▶ _WHAT TO DO_
Below is a listing from which only part is wanted; return exactly the lines from the one with "camera: 10 degrees left, 5 degrees up" up to and including the one with "(360, 230) = (303, 150): yellow".

▶ _DATA TO EXAMINE_
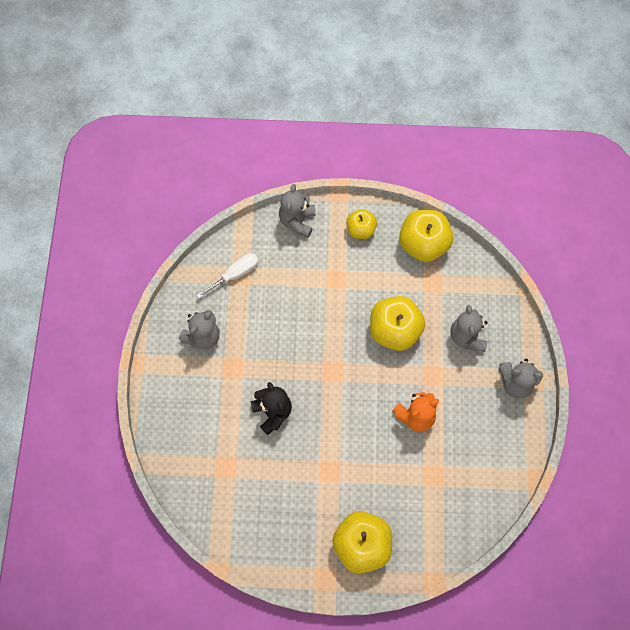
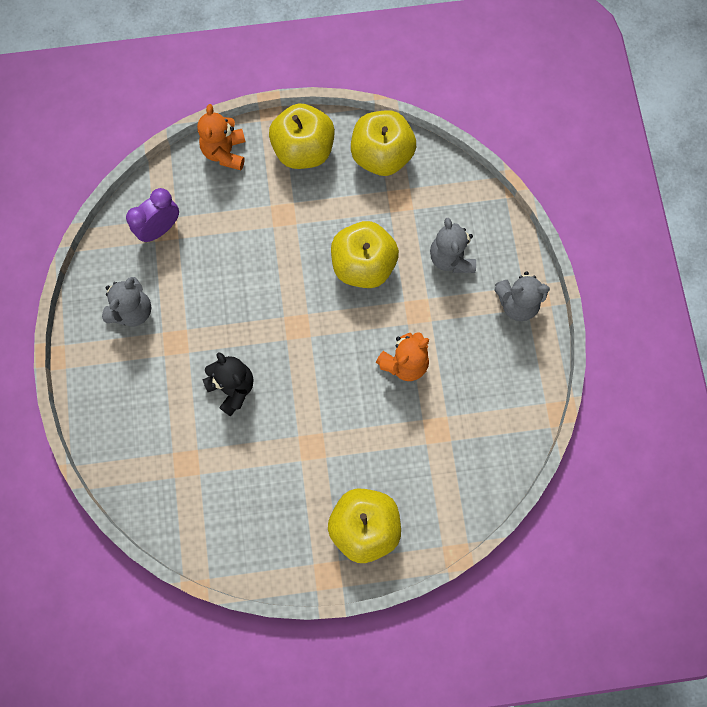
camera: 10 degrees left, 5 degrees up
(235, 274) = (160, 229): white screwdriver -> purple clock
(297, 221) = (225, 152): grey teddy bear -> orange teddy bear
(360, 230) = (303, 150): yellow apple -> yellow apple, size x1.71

---

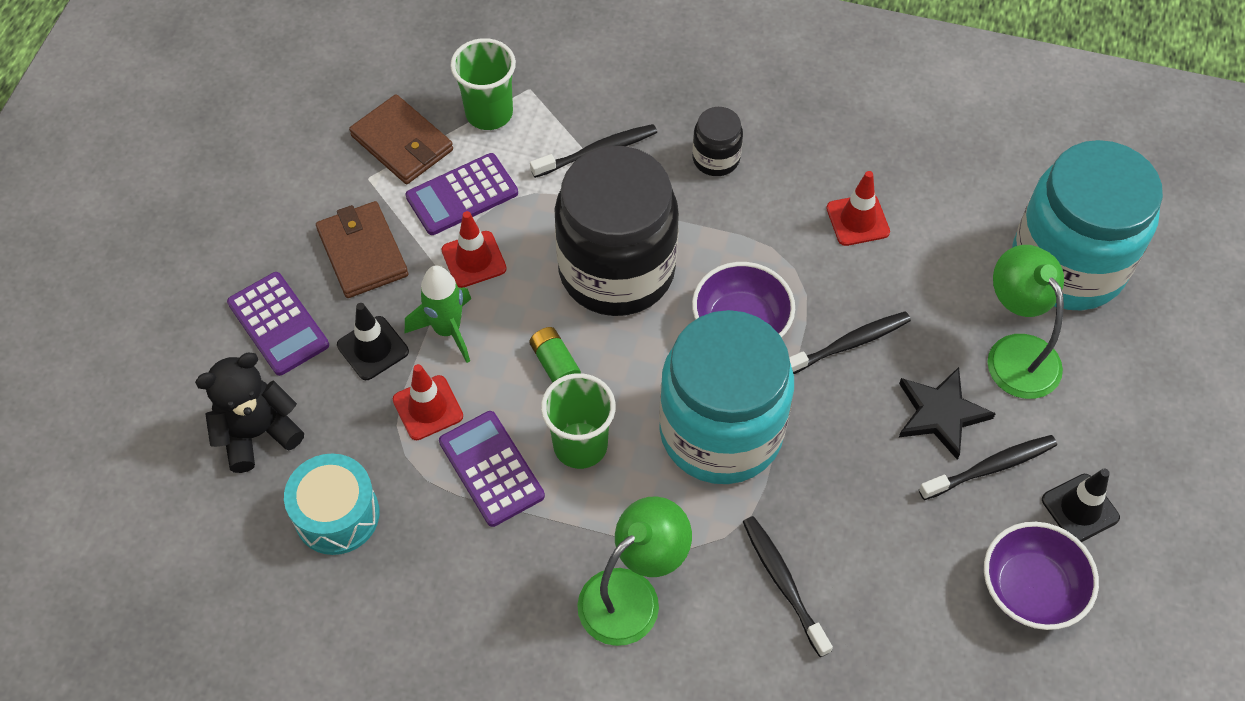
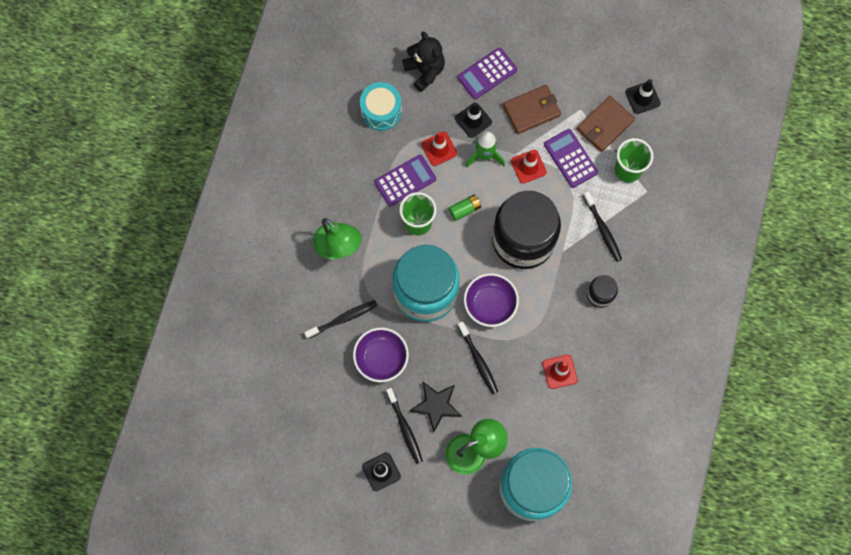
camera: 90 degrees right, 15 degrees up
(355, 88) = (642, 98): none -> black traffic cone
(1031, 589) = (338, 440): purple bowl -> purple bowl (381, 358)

---

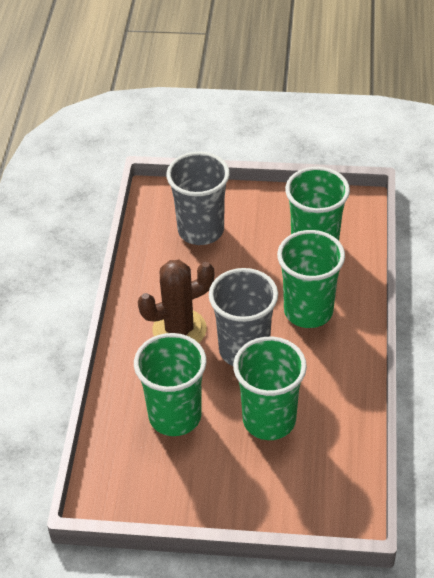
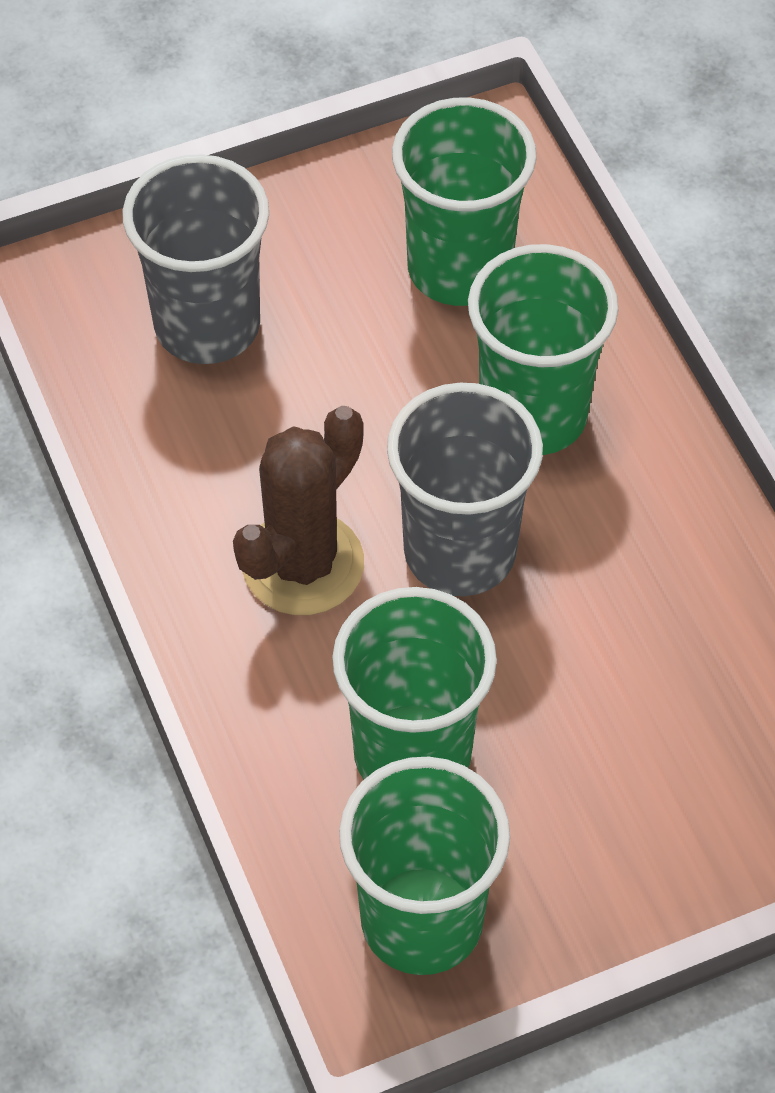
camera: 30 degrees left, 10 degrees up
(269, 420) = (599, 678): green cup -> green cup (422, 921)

▶ _SOLUTION TO THIS TASK_
camera: 10 degrees left, 5 degrees up
(235, 274) = (160, 229): white screwdriver -> purple clock
(297, 221) = (225, 152): grey teddy bear -> orange teddy bear
(360, 230) = (303, 150): yellow apple -> yellow apple, size x1.71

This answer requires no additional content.